— BEGIN —

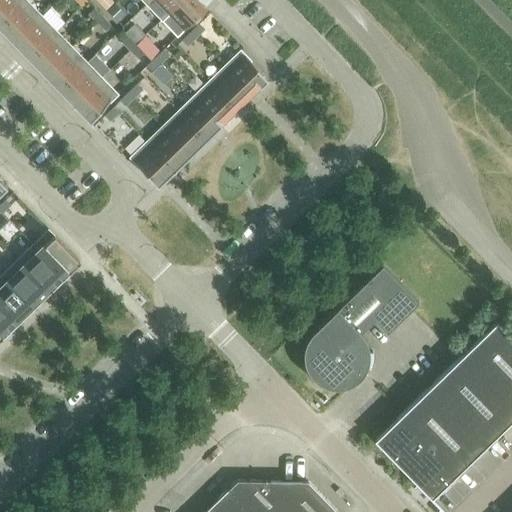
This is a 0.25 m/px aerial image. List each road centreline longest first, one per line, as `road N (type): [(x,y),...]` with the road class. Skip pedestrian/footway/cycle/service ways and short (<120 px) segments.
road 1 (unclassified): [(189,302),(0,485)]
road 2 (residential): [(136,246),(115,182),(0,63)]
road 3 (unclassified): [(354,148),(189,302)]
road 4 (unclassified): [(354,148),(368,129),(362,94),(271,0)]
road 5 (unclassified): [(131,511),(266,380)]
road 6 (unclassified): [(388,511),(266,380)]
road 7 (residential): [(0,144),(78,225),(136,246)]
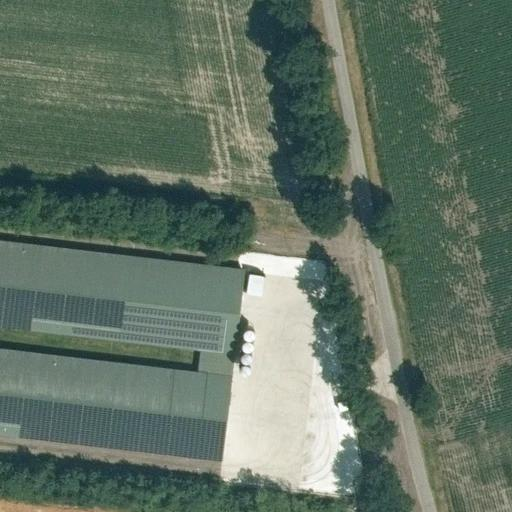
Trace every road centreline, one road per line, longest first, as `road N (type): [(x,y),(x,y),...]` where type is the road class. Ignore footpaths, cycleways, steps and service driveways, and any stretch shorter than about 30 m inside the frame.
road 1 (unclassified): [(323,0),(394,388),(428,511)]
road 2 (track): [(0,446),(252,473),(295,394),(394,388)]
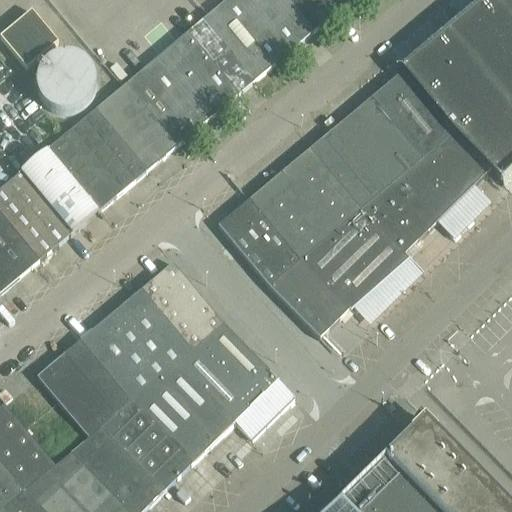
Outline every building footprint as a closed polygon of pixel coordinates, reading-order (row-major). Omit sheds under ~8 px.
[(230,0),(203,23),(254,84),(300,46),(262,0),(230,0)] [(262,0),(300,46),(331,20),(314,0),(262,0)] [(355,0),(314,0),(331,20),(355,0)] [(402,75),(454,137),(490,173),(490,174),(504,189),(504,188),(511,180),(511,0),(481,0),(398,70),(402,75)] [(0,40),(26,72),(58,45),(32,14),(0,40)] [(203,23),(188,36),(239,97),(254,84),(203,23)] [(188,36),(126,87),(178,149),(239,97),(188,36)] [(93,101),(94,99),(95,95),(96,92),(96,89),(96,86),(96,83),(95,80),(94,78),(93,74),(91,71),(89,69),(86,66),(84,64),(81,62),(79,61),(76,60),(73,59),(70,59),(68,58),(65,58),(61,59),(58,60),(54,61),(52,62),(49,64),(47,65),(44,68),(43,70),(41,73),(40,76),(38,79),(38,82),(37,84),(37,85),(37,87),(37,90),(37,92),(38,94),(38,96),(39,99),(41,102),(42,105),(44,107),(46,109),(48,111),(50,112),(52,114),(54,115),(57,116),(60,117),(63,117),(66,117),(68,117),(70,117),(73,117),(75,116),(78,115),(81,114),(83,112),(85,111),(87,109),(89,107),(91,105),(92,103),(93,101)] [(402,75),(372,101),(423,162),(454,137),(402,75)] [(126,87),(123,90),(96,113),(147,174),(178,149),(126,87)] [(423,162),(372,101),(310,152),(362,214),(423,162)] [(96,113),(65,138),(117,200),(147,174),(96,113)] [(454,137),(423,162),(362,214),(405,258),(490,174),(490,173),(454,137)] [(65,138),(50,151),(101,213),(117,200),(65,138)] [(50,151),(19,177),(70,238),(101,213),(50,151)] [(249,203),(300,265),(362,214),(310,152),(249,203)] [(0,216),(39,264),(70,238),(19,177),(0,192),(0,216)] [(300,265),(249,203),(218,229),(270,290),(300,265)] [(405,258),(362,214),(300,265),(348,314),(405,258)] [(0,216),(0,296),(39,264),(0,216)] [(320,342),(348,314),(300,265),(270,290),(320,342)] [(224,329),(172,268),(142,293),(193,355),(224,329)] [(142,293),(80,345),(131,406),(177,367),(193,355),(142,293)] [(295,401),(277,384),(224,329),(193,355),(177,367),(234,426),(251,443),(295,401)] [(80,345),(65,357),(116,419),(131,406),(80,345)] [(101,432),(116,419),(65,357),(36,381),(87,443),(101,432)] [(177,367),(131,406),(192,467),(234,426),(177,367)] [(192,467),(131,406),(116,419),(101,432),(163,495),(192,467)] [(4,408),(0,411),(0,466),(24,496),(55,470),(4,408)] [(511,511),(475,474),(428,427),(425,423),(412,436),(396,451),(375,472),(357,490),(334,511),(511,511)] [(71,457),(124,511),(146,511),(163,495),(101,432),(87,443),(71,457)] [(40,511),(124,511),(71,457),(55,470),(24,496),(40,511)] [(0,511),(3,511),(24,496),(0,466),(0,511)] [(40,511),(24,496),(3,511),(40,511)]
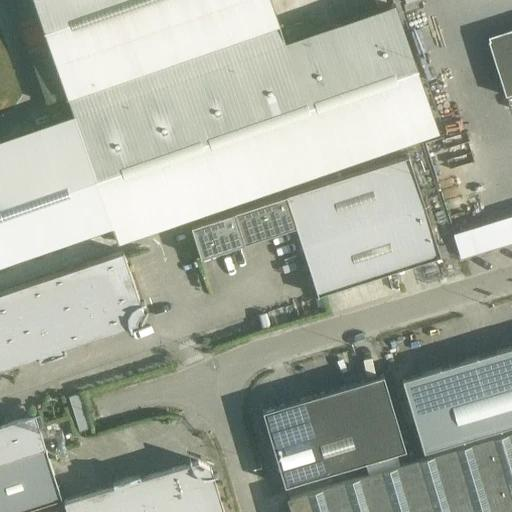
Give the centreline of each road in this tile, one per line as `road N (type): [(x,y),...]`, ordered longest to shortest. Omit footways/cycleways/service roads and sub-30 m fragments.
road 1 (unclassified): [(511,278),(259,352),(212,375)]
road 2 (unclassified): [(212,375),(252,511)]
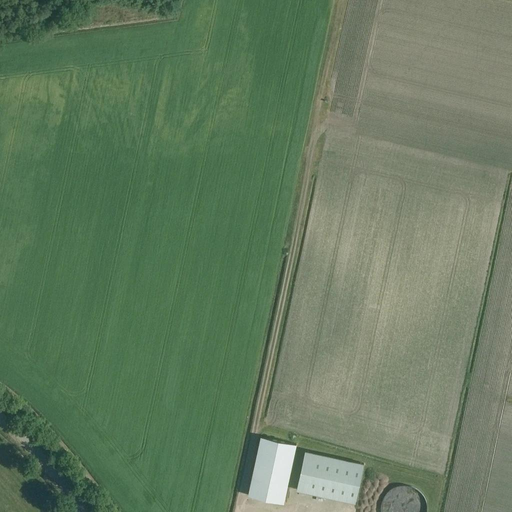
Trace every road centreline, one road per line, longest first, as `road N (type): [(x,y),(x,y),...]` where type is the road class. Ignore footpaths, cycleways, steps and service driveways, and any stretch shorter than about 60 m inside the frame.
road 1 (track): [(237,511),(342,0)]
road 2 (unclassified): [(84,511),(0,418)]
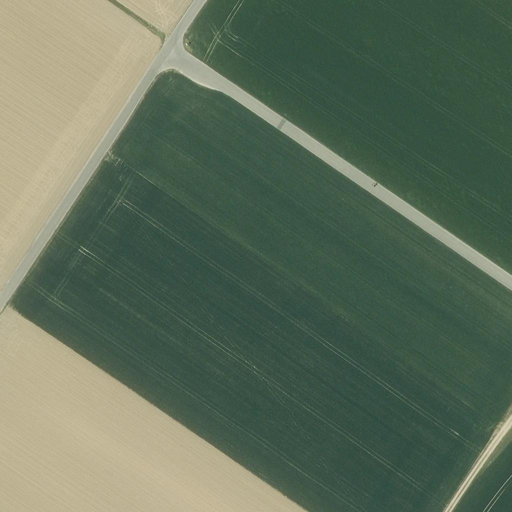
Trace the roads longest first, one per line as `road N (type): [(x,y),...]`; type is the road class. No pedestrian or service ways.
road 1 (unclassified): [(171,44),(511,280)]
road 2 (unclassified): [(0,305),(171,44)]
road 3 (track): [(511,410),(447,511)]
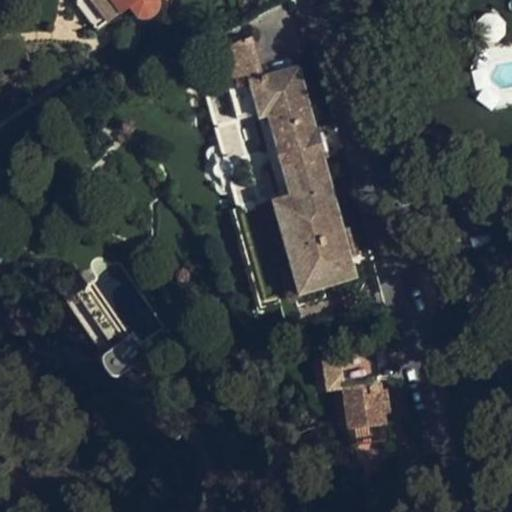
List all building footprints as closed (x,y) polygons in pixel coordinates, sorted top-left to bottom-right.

— END —

DIRECTION
Edit the listing starting at the line that contains "Trace the roads" and stopping after its last line, replacing "sorted" with "ordered" and changing nothing else. Omit the pictures.

SOLUTION FOR THIS EXERCISE
Trace the roads longest first, one per line as `road N (type): [(x,y),...]`; type is the road class. No pedestrian or service ways.
road 1 (unclassified): [(171,44),(511,280)]
road 2 (unclassified): [(0,305),(171,44)]
road 3 (track): [(511,410),(447,511)]
List all building footprints as closed (x,y) polygons in pixel coordinates, ordered top-left to bottom-right.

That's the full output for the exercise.